Exercise instructions>
Down to the last word, output the records below, skipping any images.

Top of Dataset excerpts

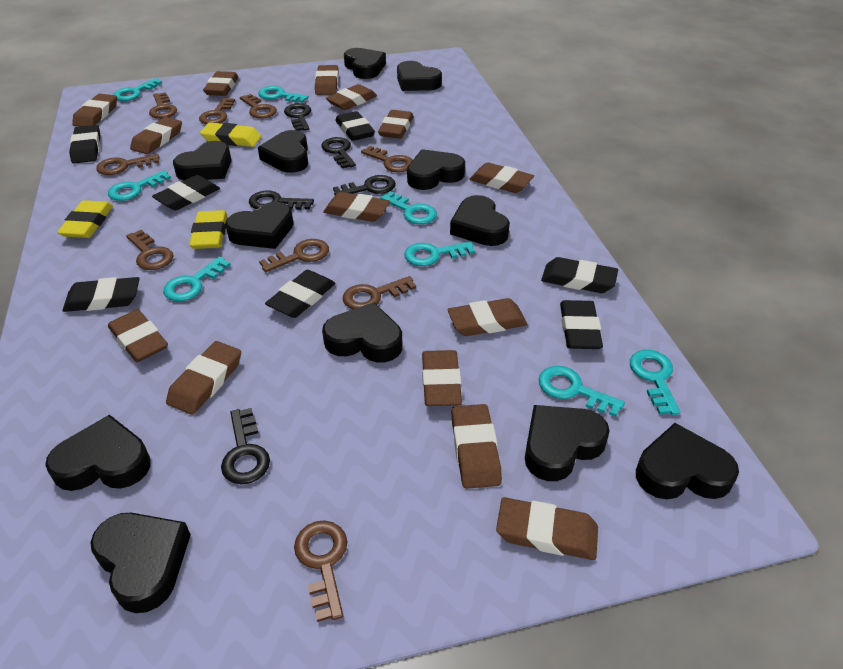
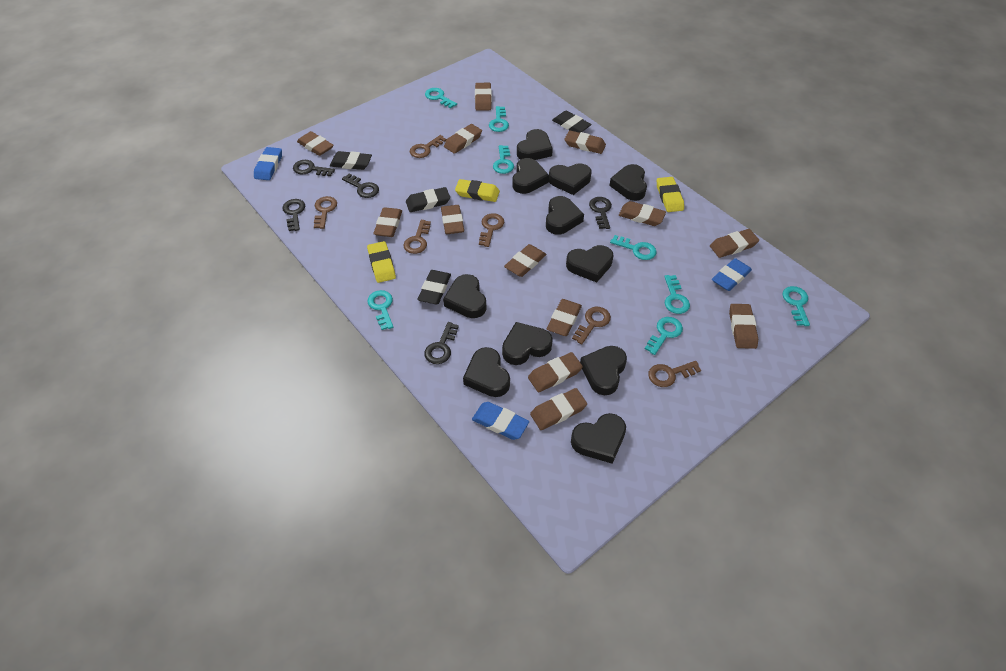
black eraser: [63,277,140,312] [69,125,101,163] [152,175,220,210] [265,270,335,318] [335,111,375,141] [541,257,618,293] [560,300,603,349] = 7 -> [330,151,372,170] [406,187,450,212] [417,270,451,304] [552,111,592,133] = 4
black heart: [45,415,151,491] [90,513,191,613] [173,141,231,181] [225,202,294,249] [258,130,308,173] [322,302,402,362] [344,48,386,79] [397,61,442,91] [407,149,465,190] [450,195,510,246] [525,405,610,481] [636,423,739,499] = 12 -> [443,274,486,318] [463,347,510,397] [502,322,553,365] [512,158,549,194] [517,129,553,160] [546,196,584,235] [549,163,591,195] [566,245,614,283] [571,413,626,464] [580,346,627,395] [609,164,647,201] = 11
blue eraser: none = 0 -> [254,147,282,180] [472,402,529,440] [712,258,752,291] = 3
brown eraser: [72,94,117,127] [108,309,168,362] [130,117,182,154] [166,341,241,415] [203,71,239,96] [315,65,339,95] [323,192,390,222] [326,84,377,110] [378,110,414,139] [422,350,462,406] [447,298,527,336] [451,404,502,489] [470,162,534,193] [496,497,598,560] = 14 -> [297,131,334,156] [373,207,402,237] [441,205,464,234] [444,124,482,154] [475,83,492,111] [504,244,546,277] [528,352,583,392] [530,388,587,430] [547,299,582,336] [564,130,606,154] [619,201,666,226] [710,229,759,258] [729,304,758,349] = 13
brown key: [96,154,160,175] [126,230,174,270] [149,92,177,119] [199,98,235,124] [240,94,277,119] [259,239,329,272] [294,520,347,622] [343,276,416,309] [361,146,412,172] = 9 -> [314,196,337,229] [403,220,431,254] [410,135,446,158] [479,213,504,247] [572,307,611,344] [648,361,701,387] = 6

Bottom of Dataset excerpts

Response to the exercise>
black eraser: [63,277,140,312] [69,125,101,163] [152,175,220,210] [265,270,335,318] [335,111,375,141] [541,257,618,293] [560,300,603,349] = 7 -> [330,151,372,170] [406,187,450,212] [417,270,451,304] [552,111,592,133] = 4
black heart: [45,415,151,491] [90,513,191,613] [173,141,231,181] [225,202,294,249] [258,130,308,173] [322,302,402,362] [344,48,386,79] [397,61,442,91] [407,149,465,190] [450,195,510,246] [525,405,610,481] [636,423,739,499] = 12 -> [443,274,486,318] [463,347,510,397] [502,322,553,365] [512,158,549,194] [517,129,553,160] [546,196,584,235] [549,163,591,195] [566,245,614,283] [571,413,626,464] [580,346,627,395] [609,164,647,201] = 11
blue eraser: none = 0 -> [254,147,282,180] [472,402,529,440] [712,258,752,291] = 3
brown eraser: [72,94,117,127] [108,309,168,362] [130,117,182,154] [166,341,241,415] [203,71,239,96] [315,65,339,95] [323,192,390,222] [326,84,377,110] [378,110,414,139] [422,350,462,406] [447,298,527,336] [451,404,502,489] [470,162,534,193] [496,497,598,560] = 14 -> [297,131,334,156] [373,207,402,237] [441,205,464,234] [444,124,482,154] [475,83,492,111] [504,244,546,277] [528,352,583,392] [530,388,587,430] [547,299,582,336] [564,130,606,154] [619,201,666,226] [710,229,759,258] [729,304,758,349] = 13
brown key: [96,154,160,175] [126,230,174,270] [149,92,177,119] [199,98,235,124] [240,94,277,119] [259,239,329,272] [294,520,347,622] [343,276,416,309] [361,146,412,172] = 9 -> [314,196,337,229] [403,220,431,254] [410,135,446,158] [479,213,504,247] [572,307,611,344] [648,361,701,387] = 6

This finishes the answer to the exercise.